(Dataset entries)
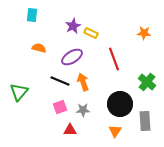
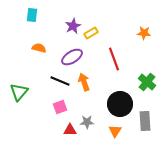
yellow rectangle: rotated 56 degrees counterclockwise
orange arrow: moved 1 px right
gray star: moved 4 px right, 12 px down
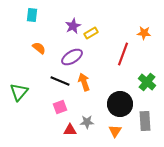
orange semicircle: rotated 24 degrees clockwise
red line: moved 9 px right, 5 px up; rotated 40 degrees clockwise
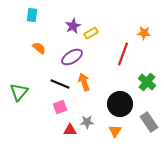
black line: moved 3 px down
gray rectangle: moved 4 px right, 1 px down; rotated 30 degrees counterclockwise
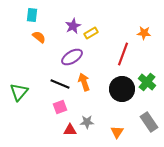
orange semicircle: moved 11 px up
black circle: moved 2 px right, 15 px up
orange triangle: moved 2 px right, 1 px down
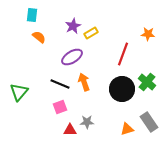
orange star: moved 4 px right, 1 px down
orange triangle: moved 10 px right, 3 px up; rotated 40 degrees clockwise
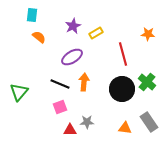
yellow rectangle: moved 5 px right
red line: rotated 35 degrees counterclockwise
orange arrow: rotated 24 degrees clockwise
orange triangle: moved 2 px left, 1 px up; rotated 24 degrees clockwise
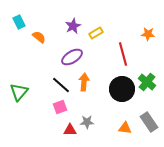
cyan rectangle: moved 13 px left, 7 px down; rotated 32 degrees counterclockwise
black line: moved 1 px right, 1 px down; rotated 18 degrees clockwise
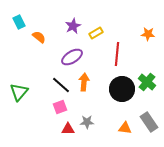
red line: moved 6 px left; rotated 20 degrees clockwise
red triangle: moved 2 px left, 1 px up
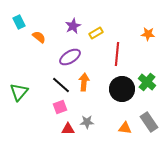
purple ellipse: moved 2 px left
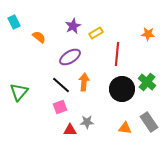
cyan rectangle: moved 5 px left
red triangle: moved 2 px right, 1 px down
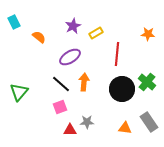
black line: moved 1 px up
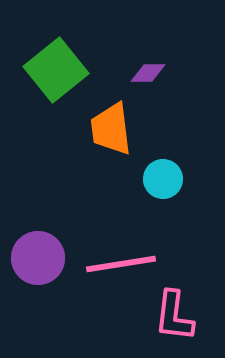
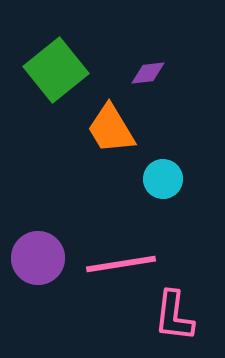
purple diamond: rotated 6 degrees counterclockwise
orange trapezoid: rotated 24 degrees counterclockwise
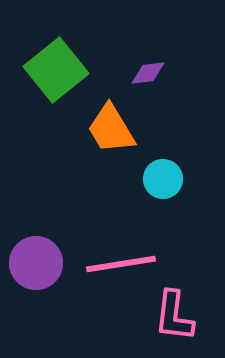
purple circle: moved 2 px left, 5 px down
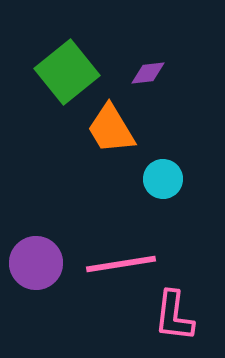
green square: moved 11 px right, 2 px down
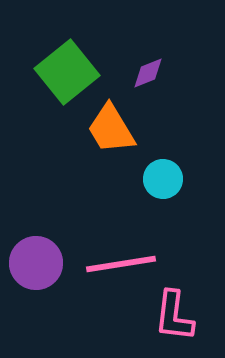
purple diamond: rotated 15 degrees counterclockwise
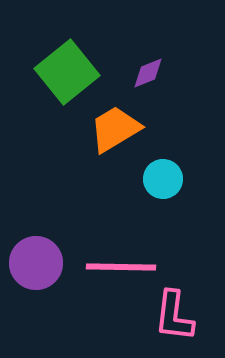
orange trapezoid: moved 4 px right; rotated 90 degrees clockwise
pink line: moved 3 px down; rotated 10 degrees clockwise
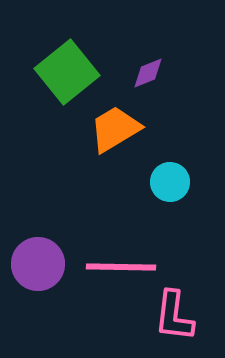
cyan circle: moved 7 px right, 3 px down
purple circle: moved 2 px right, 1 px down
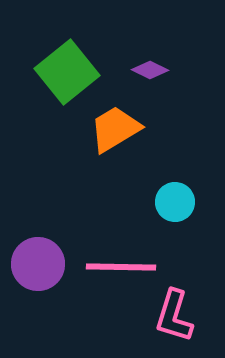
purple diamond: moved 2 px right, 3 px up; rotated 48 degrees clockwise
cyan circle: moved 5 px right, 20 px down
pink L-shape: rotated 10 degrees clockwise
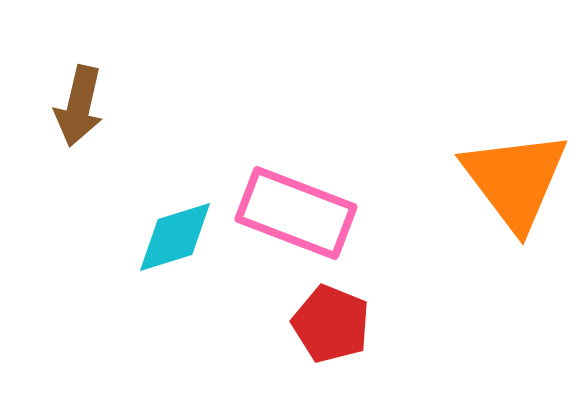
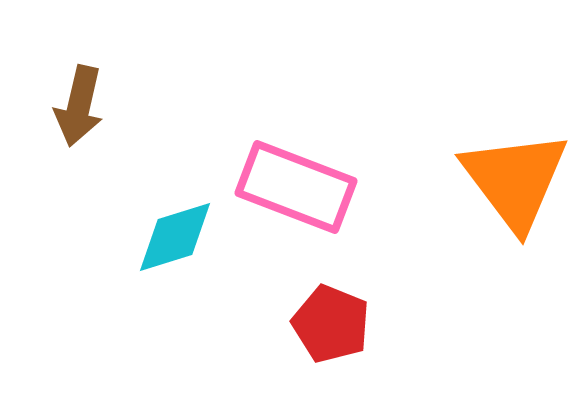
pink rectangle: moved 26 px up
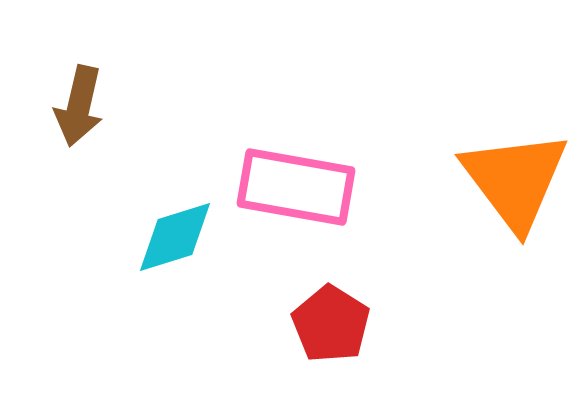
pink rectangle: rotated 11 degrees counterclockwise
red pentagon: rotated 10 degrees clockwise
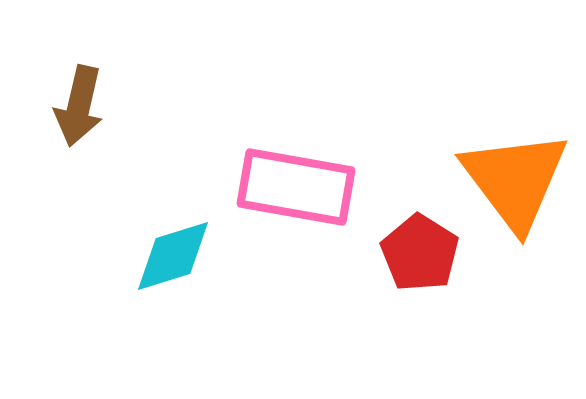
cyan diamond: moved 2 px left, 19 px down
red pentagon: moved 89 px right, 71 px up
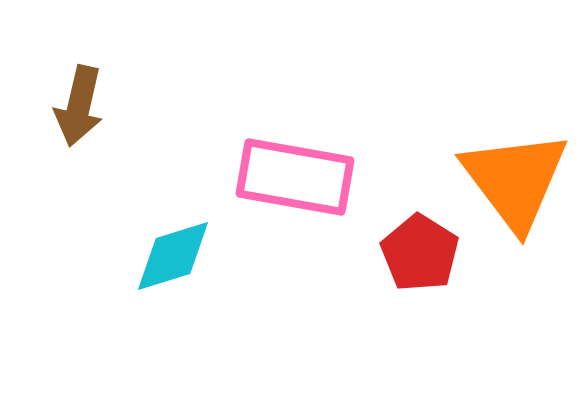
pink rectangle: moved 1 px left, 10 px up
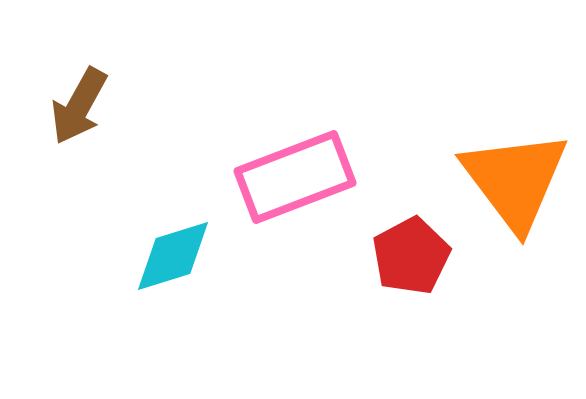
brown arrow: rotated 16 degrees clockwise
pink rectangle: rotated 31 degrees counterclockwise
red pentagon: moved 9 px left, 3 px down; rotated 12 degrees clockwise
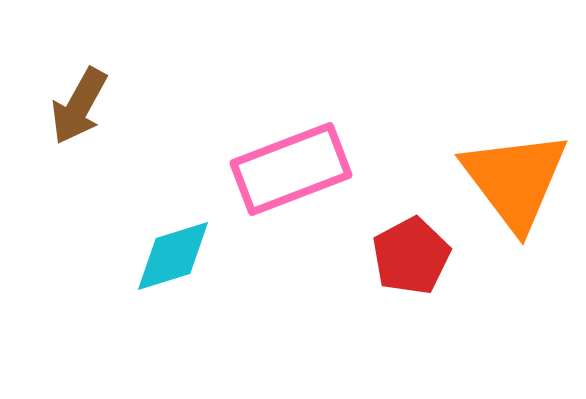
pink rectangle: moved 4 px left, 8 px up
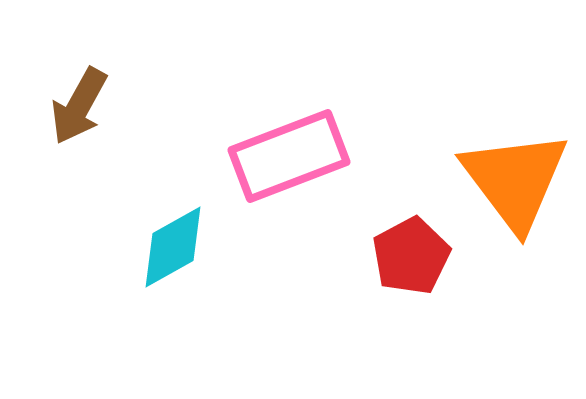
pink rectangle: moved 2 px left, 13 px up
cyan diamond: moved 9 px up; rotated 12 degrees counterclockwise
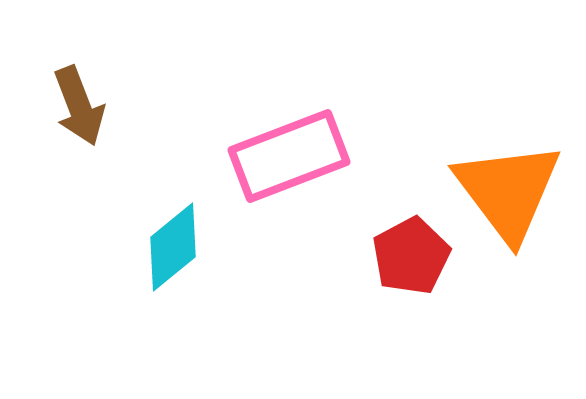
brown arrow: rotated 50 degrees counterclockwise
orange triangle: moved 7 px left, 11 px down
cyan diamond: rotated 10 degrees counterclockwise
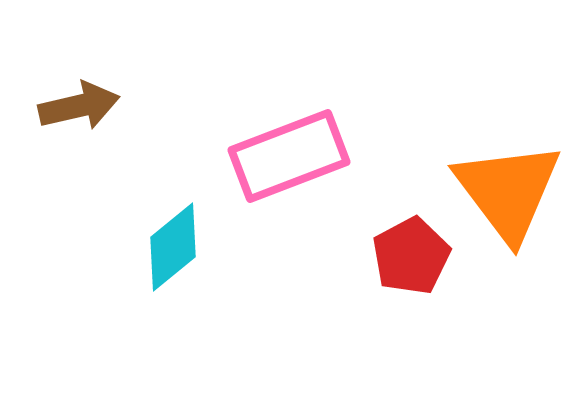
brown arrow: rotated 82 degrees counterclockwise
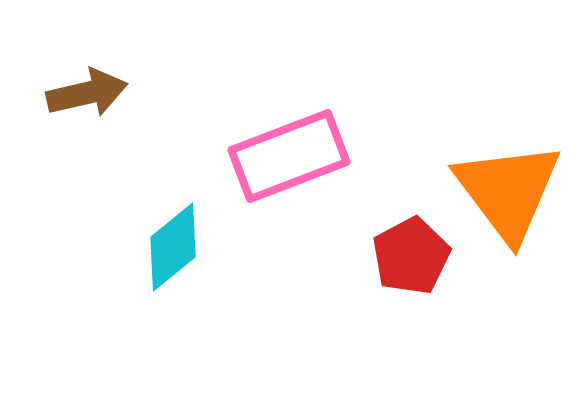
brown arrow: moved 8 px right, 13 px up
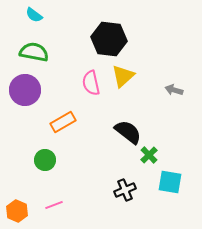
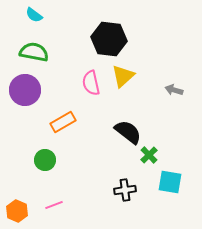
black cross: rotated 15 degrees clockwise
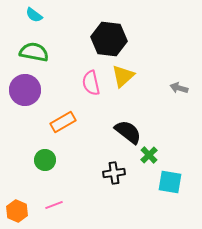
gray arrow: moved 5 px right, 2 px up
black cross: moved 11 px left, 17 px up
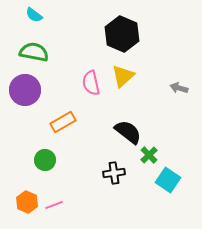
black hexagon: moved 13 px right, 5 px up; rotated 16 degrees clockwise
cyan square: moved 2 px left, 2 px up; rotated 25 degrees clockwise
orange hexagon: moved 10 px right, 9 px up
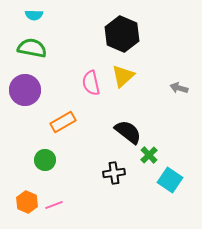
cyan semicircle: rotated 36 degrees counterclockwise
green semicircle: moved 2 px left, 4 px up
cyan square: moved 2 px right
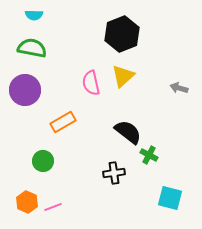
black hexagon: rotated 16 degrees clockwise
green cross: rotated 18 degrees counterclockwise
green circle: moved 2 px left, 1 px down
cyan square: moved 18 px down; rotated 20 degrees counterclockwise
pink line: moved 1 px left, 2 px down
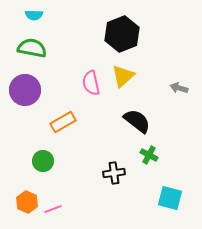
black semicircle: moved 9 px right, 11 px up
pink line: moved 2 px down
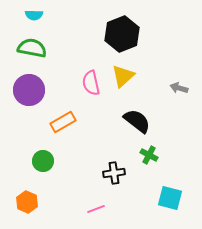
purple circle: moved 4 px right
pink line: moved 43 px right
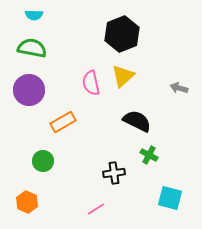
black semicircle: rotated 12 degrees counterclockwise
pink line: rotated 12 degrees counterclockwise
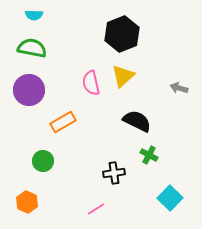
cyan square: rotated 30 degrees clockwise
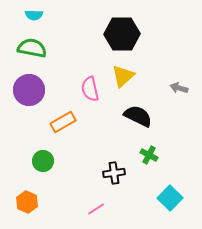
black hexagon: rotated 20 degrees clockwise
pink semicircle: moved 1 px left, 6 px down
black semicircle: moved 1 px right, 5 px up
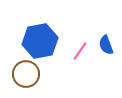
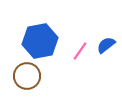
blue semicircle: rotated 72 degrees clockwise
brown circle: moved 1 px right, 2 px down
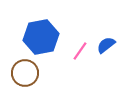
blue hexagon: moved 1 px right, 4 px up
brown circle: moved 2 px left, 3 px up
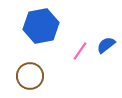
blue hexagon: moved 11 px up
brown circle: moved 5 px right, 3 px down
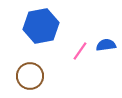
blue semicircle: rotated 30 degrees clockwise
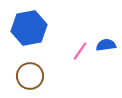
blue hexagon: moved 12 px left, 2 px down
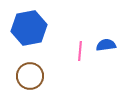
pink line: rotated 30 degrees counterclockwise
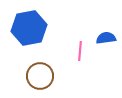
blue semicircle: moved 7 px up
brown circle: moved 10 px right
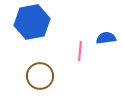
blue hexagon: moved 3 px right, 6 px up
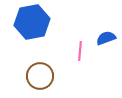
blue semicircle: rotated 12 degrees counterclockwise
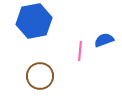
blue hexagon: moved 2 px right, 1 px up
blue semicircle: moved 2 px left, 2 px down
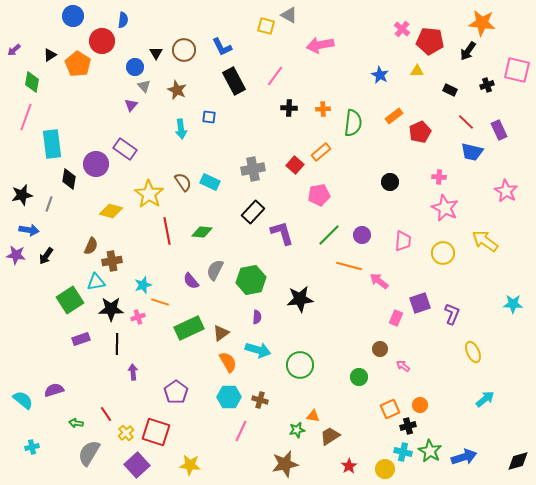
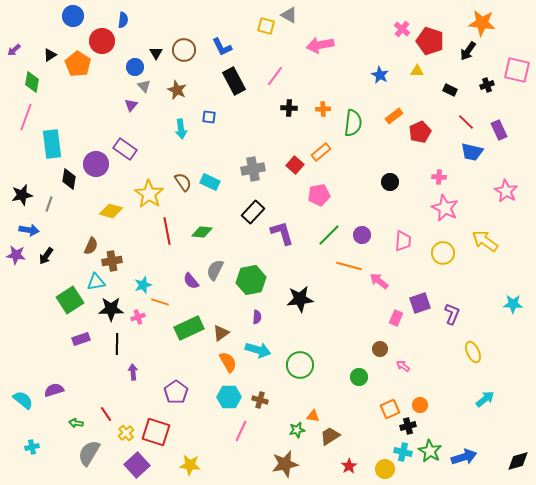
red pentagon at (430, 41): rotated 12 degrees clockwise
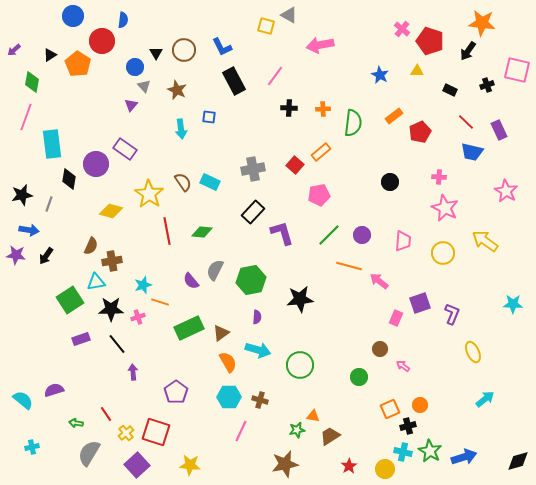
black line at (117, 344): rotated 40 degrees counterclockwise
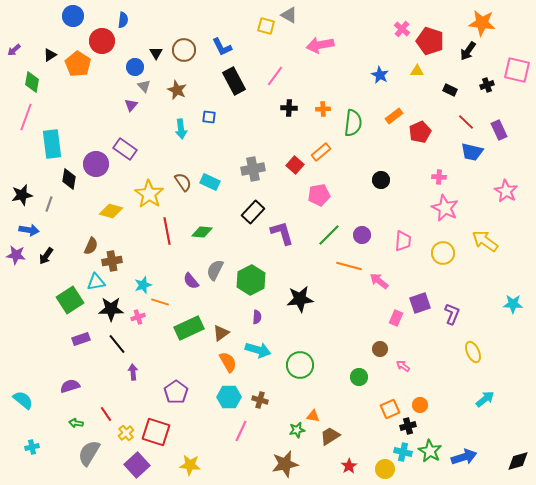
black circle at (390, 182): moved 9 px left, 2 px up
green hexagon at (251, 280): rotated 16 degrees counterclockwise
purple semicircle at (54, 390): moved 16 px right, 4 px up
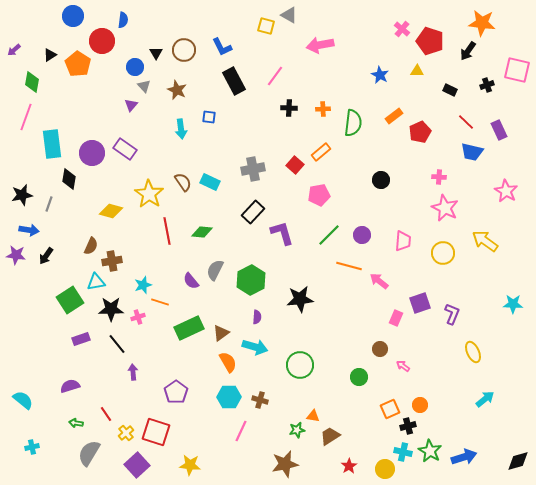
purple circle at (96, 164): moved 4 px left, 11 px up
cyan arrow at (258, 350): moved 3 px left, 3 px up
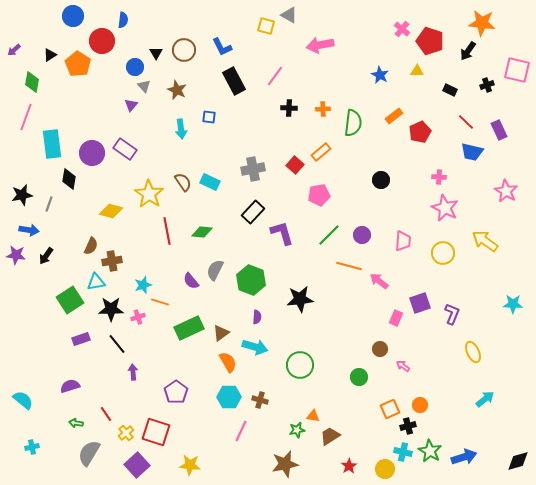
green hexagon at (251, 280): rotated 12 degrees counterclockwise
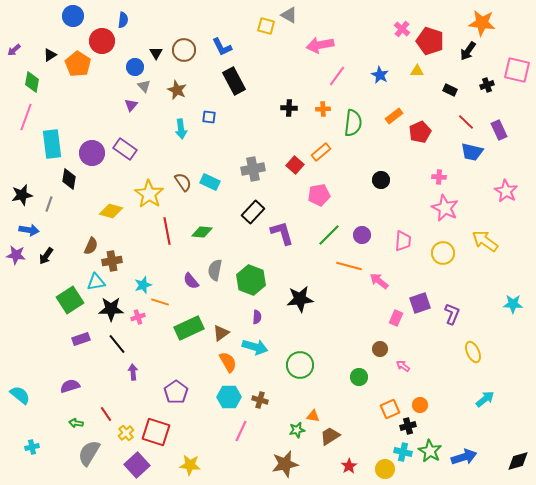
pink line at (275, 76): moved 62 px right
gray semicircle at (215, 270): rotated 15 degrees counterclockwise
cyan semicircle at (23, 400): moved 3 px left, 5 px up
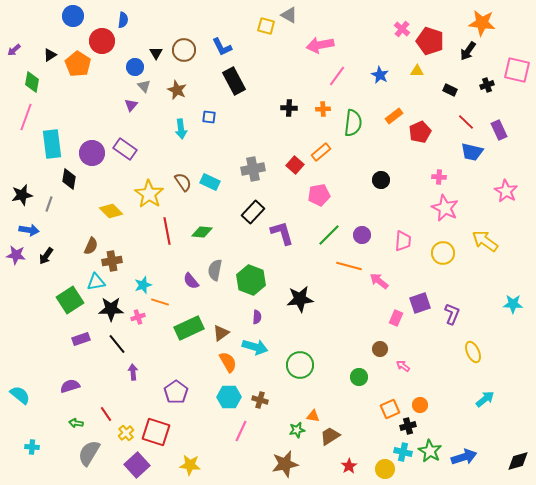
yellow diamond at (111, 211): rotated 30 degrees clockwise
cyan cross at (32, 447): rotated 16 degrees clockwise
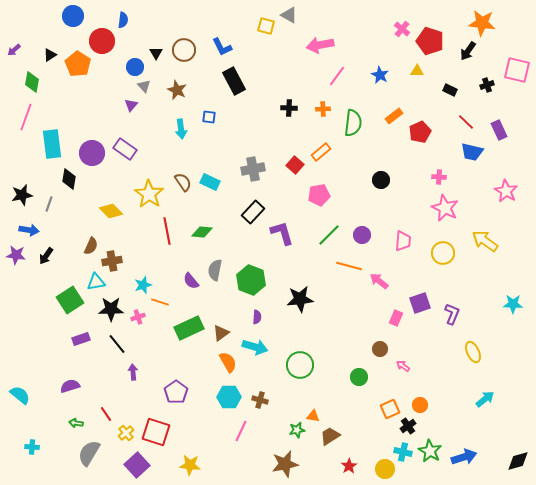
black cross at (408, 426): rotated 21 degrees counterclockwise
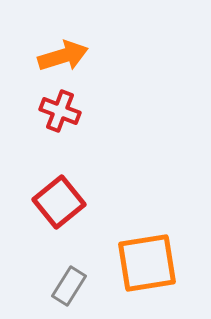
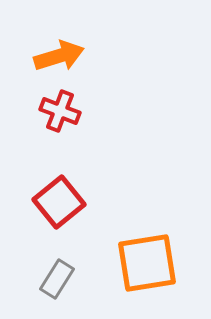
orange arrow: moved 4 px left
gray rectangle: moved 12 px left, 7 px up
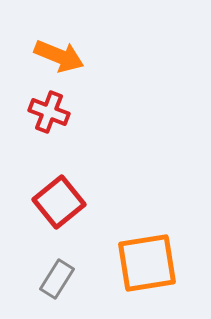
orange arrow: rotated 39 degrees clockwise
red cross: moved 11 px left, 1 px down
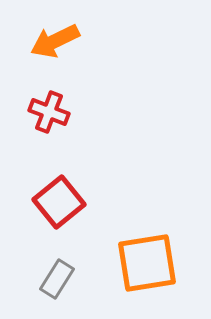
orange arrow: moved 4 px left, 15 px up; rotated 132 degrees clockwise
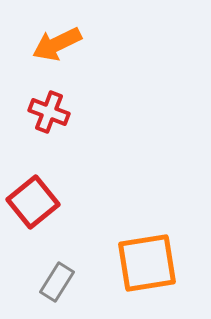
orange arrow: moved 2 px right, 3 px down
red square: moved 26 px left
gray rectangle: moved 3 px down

## Instructions for the task
Return, unchanged, every line from the one containing "orange arrow: rotated 39 degrees clockwise" through the one containing "orange arrow: moved 4 px left, 15", including both of those lines. Leave the pictures out of your answer.

## Expected answer
orange arrow: rotated 39 degrees clockwise
red cross: moved 11 px left, 1 px down
orange arrow: moved 4 px left, 15 px up; rotated 132 degrees clockwise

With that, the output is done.